What the exercise asks: Can you copy out the data exactly? Leave the images out.

Extracted data entries
○ ○ ○ ○
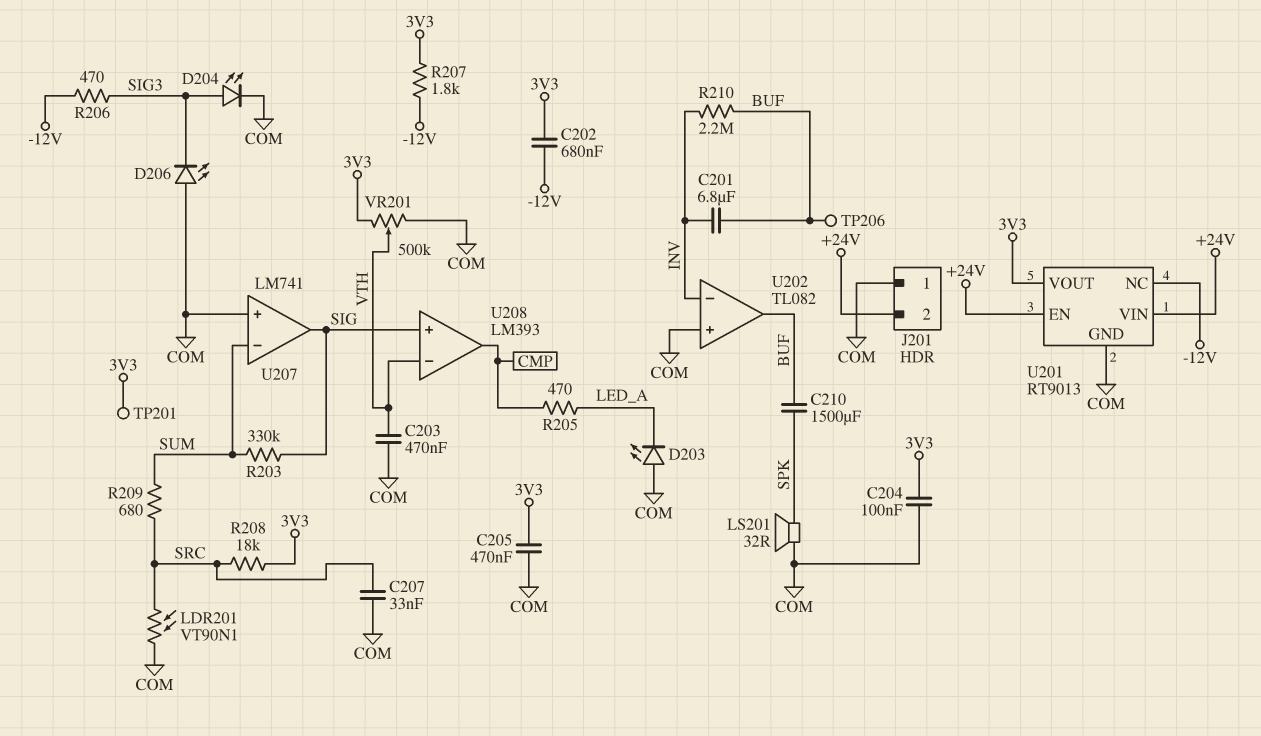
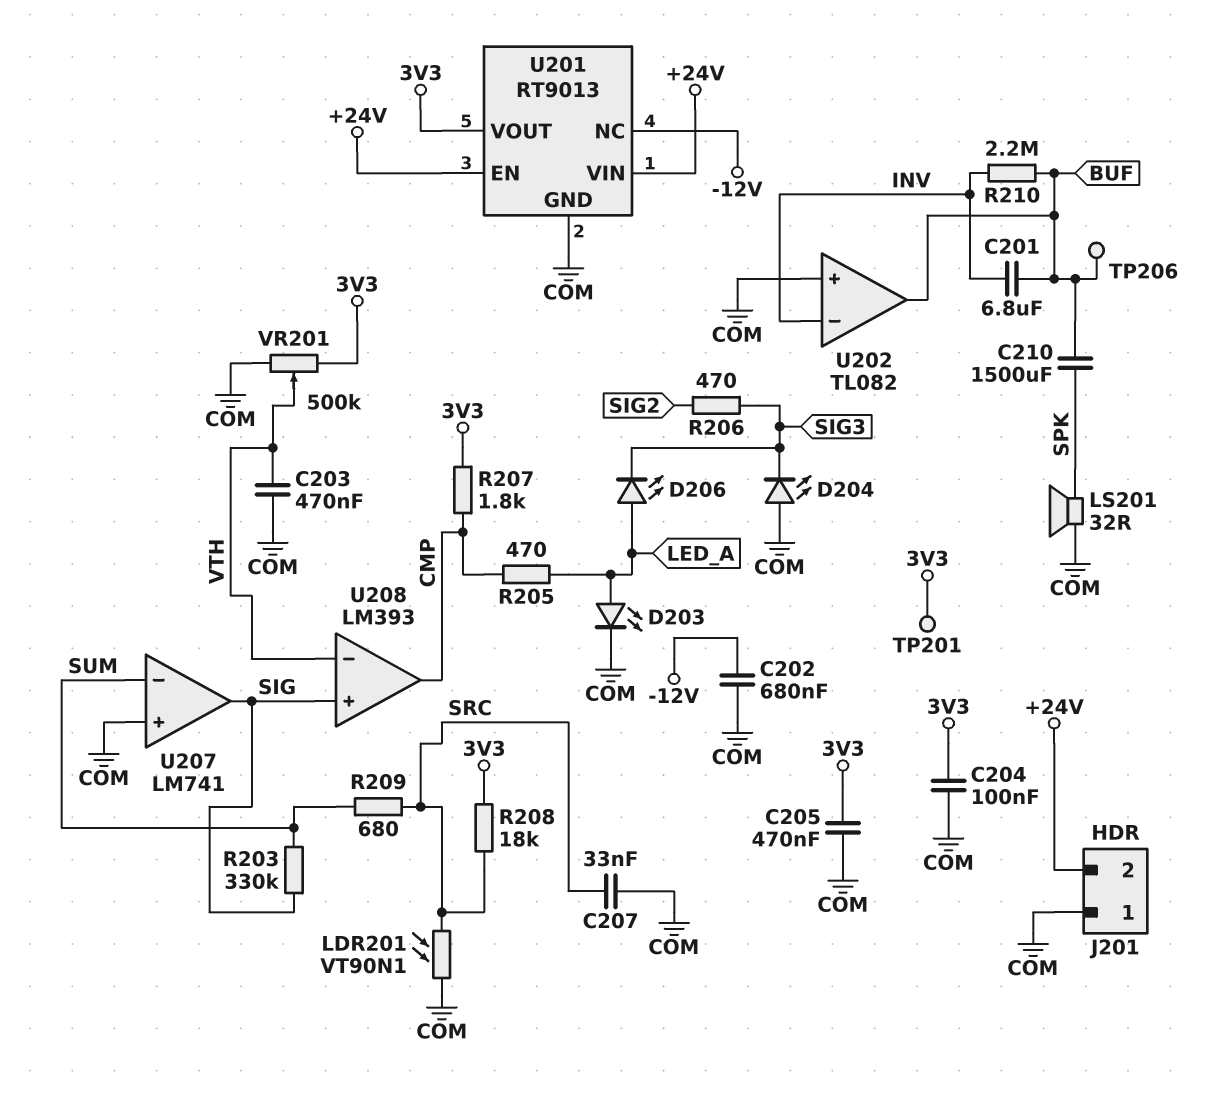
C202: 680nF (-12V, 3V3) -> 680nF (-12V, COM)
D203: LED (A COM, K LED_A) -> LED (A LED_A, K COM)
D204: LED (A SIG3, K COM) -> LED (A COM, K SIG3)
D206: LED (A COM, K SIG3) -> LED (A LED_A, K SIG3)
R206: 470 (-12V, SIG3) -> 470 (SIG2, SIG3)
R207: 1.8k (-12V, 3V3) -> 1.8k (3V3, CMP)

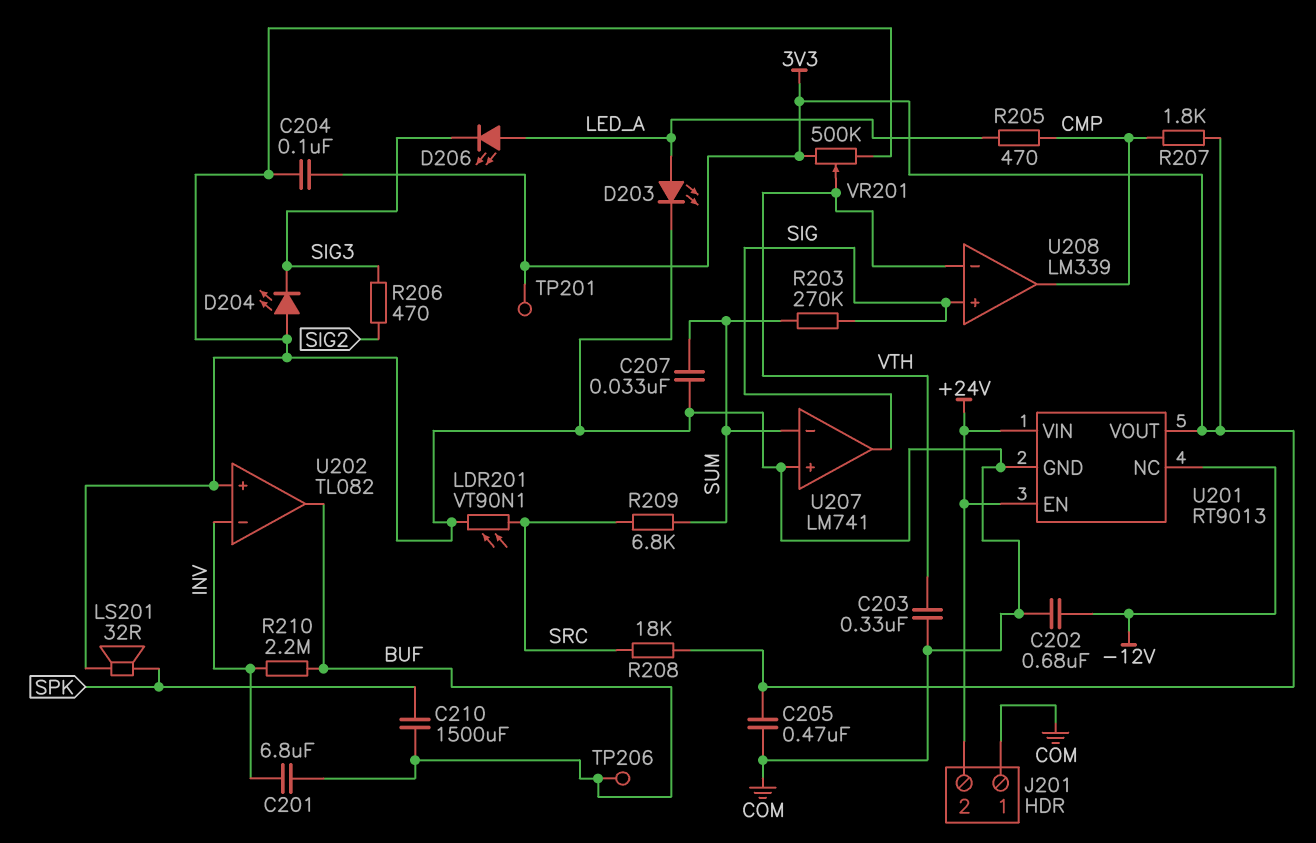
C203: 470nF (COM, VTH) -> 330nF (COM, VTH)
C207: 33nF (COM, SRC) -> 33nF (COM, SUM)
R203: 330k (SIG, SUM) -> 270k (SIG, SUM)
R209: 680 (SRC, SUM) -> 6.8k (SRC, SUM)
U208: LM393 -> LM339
○ ○ ○ ○
Answer section:
C202: 680nF (-12V, 3V3) -> 680nF (-12V, COM)
D203: LED (A COM, K LED_A) -> LED (A LED_A, K COM)
D204: LED (A SIG3, K COM) -> LED (A COM, K SIG3)
D206: LED (A COM, K SIG3) -> LED (A LED_A, K SIG3)
R206: 470 (-12V, SIG3) -> 470 (SIG2, SIG3)
R207: 1.8k (-12V, 3V3) -> 1.8k (3V3, CMP)

C203: 470nF (COM, VTH) -> 330nF (COM, VTH)
C207: 33nF (COM, SRC) -> 33nF (COM, SUM)
R203: 330k (SIG, SUM) -> 270k (SIG, SUM)
R209: 680 (SRC, SUM) -> 6.8k (SRC, SUM)
U208: LM393 -> LM339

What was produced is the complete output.